▶ **Task requirements**: A single number is required: how many lines of the listing below include the word "shifted".

▶ **Records for the task**:
'''

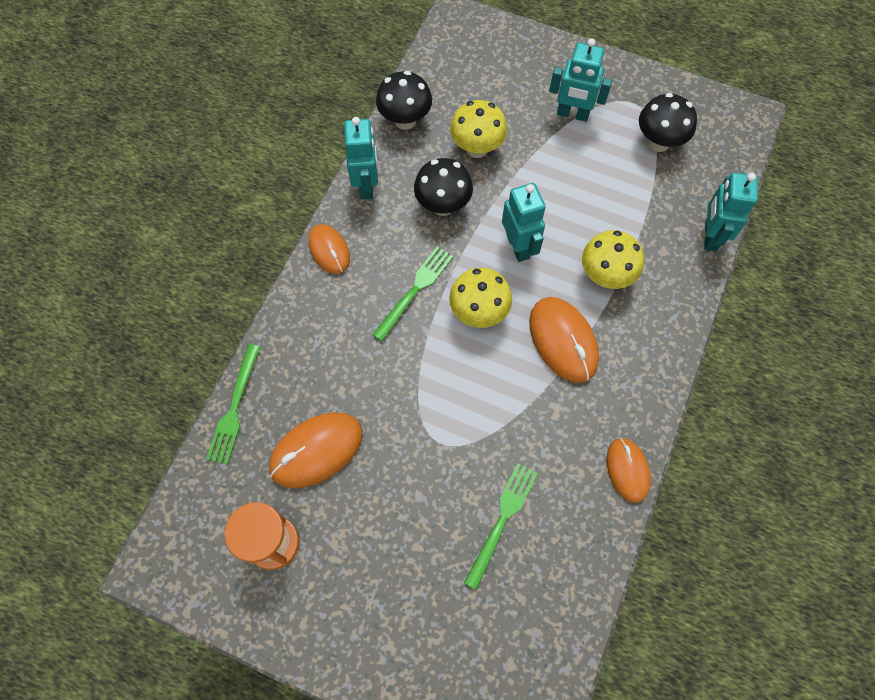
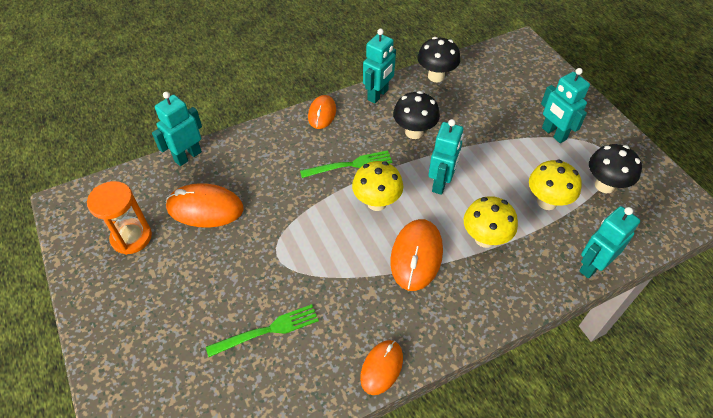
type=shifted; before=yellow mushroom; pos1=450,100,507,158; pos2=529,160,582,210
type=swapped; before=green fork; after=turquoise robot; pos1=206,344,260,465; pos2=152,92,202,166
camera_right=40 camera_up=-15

'''
'''

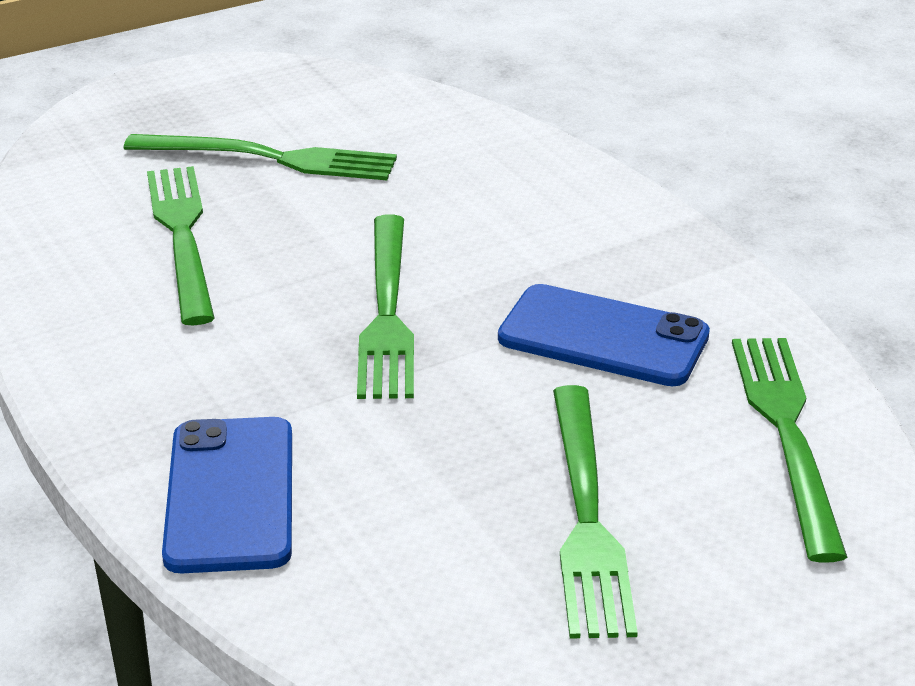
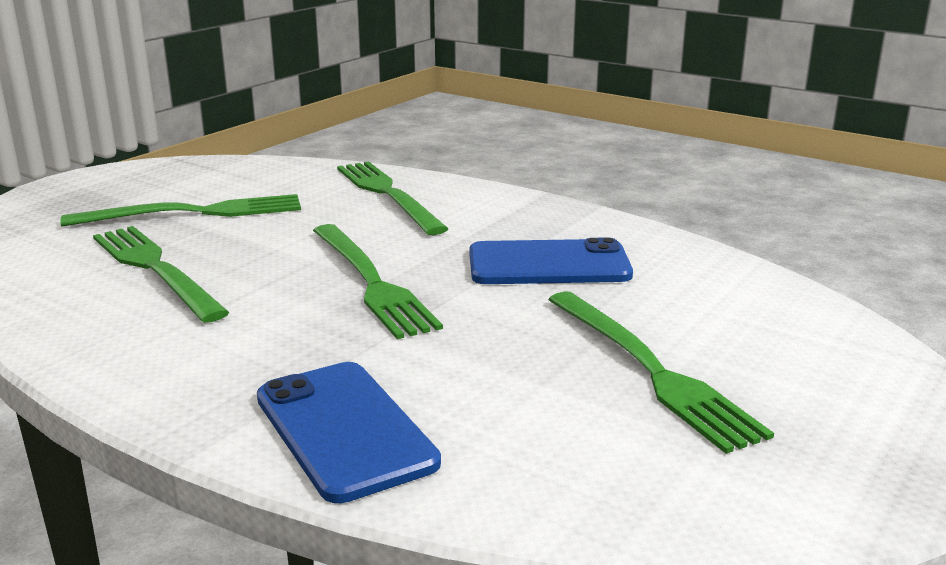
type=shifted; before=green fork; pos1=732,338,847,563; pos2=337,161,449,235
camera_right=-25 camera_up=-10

'''

▶ **Problem solution**: 2